(DATASET RECORDS Opens)

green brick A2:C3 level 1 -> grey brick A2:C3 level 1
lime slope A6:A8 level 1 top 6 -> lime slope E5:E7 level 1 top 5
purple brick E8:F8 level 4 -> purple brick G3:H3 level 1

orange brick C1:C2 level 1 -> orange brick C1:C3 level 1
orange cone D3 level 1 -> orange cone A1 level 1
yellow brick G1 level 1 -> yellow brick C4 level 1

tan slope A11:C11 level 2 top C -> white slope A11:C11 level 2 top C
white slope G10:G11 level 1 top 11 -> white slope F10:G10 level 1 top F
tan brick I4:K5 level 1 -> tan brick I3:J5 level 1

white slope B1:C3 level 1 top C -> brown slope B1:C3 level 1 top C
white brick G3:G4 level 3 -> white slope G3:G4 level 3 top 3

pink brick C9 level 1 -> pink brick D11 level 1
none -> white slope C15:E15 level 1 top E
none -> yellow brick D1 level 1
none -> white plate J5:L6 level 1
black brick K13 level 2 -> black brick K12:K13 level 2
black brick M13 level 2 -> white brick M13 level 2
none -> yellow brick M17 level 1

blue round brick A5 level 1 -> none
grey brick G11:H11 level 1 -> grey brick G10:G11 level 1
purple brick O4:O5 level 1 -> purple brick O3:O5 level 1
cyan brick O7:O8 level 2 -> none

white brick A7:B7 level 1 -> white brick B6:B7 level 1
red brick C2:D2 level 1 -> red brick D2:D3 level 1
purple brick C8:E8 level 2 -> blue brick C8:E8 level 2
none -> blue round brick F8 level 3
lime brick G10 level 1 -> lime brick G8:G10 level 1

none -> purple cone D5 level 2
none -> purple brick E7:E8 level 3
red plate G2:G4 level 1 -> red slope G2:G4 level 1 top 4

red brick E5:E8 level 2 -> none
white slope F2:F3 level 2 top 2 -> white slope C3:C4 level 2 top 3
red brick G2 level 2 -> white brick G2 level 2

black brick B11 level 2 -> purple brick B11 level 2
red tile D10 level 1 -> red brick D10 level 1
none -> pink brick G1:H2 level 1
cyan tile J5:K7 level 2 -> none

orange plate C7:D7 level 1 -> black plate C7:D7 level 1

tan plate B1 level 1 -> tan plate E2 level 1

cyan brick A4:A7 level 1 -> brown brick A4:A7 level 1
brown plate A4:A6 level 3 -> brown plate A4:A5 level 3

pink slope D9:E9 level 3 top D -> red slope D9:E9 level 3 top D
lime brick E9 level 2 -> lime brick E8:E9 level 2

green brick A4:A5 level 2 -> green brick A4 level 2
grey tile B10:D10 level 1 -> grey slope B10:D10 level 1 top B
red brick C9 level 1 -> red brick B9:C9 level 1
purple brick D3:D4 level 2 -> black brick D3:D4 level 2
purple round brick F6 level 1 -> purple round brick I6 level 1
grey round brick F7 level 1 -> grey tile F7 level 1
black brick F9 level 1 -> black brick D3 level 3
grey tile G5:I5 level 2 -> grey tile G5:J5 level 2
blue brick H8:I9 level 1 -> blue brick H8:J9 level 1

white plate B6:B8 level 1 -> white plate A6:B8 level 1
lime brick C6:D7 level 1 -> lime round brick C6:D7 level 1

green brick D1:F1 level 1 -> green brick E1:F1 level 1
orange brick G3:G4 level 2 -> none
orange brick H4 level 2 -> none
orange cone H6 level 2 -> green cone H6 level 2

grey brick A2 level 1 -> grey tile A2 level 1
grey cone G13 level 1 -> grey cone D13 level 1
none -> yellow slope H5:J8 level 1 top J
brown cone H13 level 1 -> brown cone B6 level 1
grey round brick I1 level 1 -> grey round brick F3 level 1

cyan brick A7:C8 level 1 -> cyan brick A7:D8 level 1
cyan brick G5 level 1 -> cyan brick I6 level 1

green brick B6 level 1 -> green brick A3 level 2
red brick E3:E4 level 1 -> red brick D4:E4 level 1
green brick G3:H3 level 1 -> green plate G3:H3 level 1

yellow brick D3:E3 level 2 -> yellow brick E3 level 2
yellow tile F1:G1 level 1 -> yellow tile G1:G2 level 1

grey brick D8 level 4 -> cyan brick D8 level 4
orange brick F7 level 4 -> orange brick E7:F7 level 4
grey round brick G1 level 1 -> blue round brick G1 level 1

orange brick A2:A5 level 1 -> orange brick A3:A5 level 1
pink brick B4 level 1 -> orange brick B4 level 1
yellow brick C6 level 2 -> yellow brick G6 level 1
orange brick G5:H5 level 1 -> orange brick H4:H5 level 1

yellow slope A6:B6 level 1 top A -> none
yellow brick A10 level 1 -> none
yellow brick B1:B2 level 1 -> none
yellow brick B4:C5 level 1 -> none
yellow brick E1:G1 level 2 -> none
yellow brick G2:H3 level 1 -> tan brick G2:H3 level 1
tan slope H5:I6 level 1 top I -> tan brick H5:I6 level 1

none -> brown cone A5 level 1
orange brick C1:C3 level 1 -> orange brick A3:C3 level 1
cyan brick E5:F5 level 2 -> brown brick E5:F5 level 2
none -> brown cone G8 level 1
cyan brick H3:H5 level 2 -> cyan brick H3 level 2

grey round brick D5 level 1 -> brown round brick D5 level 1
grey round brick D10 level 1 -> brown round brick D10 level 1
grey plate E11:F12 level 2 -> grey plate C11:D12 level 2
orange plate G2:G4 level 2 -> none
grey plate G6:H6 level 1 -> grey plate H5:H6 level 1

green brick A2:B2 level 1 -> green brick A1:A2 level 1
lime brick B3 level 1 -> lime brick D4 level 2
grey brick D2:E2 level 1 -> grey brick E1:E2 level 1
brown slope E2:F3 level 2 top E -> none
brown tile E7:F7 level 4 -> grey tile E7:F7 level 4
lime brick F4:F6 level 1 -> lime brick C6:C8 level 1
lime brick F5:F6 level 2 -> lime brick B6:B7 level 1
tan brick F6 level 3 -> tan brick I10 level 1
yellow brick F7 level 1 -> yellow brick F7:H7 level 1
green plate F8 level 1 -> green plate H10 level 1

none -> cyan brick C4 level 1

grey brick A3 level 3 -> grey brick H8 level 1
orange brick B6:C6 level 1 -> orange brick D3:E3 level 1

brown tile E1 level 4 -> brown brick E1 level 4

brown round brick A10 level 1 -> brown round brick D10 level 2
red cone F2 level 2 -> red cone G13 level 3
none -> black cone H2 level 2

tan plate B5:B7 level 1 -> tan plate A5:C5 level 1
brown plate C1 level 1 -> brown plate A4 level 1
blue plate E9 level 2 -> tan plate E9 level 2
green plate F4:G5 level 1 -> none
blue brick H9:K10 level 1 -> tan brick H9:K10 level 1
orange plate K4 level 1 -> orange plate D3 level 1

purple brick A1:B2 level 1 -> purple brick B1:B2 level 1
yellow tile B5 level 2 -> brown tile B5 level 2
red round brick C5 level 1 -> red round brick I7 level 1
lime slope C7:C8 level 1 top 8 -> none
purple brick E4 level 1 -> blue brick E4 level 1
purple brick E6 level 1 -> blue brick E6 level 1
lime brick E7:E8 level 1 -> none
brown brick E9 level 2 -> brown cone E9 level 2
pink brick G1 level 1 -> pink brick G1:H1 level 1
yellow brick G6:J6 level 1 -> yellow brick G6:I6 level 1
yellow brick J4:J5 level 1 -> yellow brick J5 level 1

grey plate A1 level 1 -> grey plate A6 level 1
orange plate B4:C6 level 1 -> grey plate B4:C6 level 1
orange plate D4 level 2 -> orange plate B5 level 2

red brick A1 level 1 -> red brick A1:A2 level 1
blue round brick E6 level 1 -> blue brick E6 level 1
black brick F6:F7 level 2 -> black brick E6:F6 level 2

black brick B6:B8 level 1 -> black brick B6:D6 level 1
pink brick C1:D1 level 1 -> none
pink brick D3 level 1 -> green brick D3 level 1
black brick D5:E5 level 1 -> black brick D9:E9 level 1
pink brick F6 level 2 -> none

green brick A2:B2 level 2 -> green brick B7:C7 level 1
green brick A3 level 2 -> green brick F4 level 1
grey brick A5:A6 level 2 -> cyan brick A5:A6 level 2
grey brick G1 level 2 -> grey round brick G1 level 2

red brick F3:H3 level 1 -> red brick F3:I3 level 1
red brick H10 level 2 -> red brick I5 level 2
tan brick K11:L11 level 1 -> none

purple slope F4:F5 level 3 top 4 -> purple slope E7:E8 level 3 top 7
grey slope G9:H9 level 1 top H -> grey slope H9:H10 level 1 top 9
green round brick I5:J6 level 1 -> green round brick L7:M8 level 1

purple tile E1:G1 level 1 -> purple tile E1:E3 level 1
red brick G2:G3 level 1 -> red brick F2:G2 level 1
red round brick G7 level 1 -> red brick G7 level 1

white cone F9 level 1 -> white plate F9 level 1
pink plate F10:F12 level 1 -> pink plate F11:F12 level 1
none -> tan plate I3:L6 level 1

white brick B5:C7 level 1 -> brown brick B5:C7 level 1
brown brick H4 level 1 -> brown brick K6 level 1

(DATASET RECORDS Closes)

### [TASK ITEM]
Set down, exactly as they appear above, all lines from the one that has "yellow brick G1" down to the one that has "black brick F9", including those two and no others.

### [FINISHED EXERCISE]
yellow brick G1 level 1 -> yellow brick C4 level 1

tan slope A11:C11 level 2 top C -> white slope A11:C11 level 2 top C
white slope G10:G11 level 1 top 11 -> white slope F10:G10 level 1 top F
tan brick I4:K5 level 1 -> tan brick I3:J5 level 1

white slope B1:C3 level 1 top C -> brown slope B1:C3 level 1 top C
white brick G3:G4 level 3 -> white slope G3:G4 level 3 top 3

pink brick C9 level 1 -> pink brick D11 level 1
none -> white slope C15:E15 level 1 top E
none -> yellow brick D1 level 1
none -> white plate J5:L6 level 1
black brick K13 level 2 -> black brick K12:K13 level 2
black brick M13 level 2 -> white brick M13 level 2
none -> yellow brick M17 level 1

blue round brick A5 level 1 -> none
grey brick G11:H11 level 1 -> grey brick G10:G11 level 1
purple brick O4:O5 level 1 -> purple brick O3:O5 level 1
cyan brick O7:O8 level 2 -> none

white brick A7:B7 level 1 -> white brick B6:B7 level 1
red brick C2:D2 level 1 -> red brick D2:D3 level 1
purple brick C8:E8 level 2 -> blue brick C8:E8 level 2
none -> blue round brick F8 level 3
lime brick G10 level 1 -> lime brick G8:G10 level 1

none -> purple cone D5 level 2
none -> purple brick E7:E8 level 3
red plate G2:G4 level 1 -> red slope G2:G4 level 1 top 4

red brick E5:E8 level 2 -> none
white slope F2:F3 level 2 top 2 -> white slope C3:C4 level 2 top 3
red brick G2 level 2 -> white brick G2 level 2

black brick B11 level 2 -> purple brick B11 level 2
red tile D10 level 1 -> red brick D10 level 1
none -> pink brick G1:H2 level 1
cyan tile J5:K7 level 2 -> none

orange plate C7:D7 level 1 -> black plate C7:D7 level 1

tan plate B1 level 1 -> tan plate E2 level 1

cyan brick A4:A7 level 1 -> brown brick A4:A7 level 1
brown plate A4:A6 level 3 -> brown plate A4:A5 level 3

pink slope D9:E9 level 3 top D -> red slope D9:E9 level 3 top D
lime brick E9 level 2 -> lime brick E8:E9 level 2

green brick A4:A5 level 2 -> green brick A4 level 2
grey tile B10:D10 level 1 -> grey slope B10:D10 level 1 top B
red brick C9 level 1 -> red brick B9:C9 level 1
purple brick D3:D4 level 2 -> black brick D3:D4 level 2
purple round brick F6 level 1 -> purple round brick I6 level 1
grey round brick F7 level 1 -> grey tile F7 level 1
black brick F9 level 1 -> black brick D3 level 3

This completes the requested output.